Stored entries
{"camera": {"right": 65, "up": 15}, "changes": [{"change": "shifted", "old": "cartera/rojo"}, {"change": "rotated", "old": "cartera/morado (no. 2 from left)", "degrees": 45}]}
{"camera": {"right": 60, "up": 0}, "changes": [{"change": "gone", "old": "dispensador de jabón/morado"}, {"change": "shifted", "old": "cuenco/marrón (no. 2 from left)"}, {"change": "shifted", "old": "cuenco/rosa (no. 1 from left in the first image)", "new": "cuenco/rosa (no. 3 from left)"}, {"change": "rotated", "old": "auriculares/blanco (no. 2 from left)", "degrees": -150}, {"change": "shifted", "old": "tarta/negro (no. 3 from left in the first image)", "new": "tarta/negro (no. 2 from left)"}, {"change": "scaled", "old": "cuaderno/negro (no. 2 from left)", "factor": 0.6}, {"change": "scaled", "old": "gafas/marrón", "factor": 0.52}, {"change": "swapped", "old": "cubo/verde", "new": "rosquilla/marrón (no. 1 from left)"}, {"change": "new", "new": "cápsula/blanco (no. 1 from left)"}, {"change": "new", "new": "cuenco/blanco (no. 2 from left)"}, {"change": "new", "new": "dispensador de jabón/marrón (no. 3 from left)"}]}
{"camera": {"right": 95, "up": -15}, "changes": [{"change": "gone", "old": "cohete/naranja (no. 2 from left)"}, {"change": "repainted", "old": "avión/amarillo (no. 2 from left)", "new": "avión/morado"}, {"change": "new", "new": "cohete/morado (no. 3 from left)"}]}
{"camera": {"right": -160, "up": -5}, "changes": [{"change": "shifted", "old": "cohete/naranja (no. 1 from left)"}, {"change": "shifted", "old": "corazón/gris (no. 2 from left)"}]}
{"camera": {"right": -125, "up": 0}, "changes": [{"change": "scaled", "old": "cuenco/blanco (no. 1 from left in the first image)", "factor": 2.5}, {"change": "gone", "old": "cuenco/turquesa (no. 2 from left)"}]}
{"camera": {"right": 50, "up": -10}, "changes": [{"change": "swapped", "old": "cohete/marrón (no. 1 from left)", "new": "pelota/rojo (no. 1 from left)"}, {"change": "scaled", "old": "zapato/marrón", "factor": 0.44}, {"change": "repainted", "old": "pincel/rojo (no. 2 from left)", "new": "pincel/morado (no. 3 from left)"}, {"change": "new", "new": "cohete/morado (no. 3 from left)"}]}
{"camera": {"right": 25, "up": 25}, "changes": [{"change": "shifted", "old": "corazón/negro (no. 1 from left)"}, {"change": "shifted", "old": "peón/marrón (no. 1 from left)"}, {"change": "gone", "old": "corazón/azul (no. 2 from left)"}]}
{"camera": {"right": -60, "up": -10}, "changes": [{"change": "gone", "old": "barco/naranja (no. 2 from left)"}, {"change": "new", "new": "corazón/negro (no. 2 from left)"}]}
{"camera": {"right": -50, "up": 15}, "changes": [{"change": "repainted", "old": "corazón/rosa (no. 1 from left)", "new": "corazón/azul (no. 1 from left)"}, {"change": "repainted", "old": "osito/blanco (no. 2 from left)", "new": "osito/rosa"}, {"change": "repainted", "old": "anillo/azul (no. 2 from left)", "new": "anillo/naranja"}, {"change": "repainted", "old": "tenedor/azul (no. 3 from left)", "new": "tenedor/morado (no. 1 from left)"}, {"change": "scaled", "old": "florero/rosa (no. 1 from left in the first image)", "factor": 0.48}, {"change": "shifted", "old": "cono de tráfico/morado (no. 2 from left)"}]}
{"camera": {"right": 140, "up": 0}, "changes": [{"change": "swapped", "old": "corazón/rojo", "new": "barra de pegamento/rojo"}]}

### Required action
Every line holding the word "cohete" should be copied out of the records above.

### Response below
{"camera": {"right": 95, "up": -15}, "changes": [{"change": "gone", "old": "cohete/naranja (no. 2 from left)"}, {"change": "repainted", "old": "avión/amarillo (no. 2 from left)", "new": "avión/morado"}, {"change": "new", "new": "cohete/morado (no. 3 from left)"}]}
{"camera": {"right": -160, "up": -5}, "changes": [{"change": "shifted", "old": "cohete/naranja (no. 1 from left)"}, {"change": "shifted", "old": "corazón/gris (no. 2 from left)"}]}
{"camera": {"right": 50, "up": -10}, "changes": [{"change": "swapped", "old": "cohete/marrón (no. 1 from left)", "new": "pelota/rojo (no. 1 from left)"}, {"change": "scaled", "old": "zapato/marrón", "factor": 0.44}, {"change": "repainted", "old": "pincel/rojo (no. 2 from left)", "new": "pincel/morado (no. 3 from left)"}, {"change": "new", "new": "cohete/morado (no. 3 from left)"}]}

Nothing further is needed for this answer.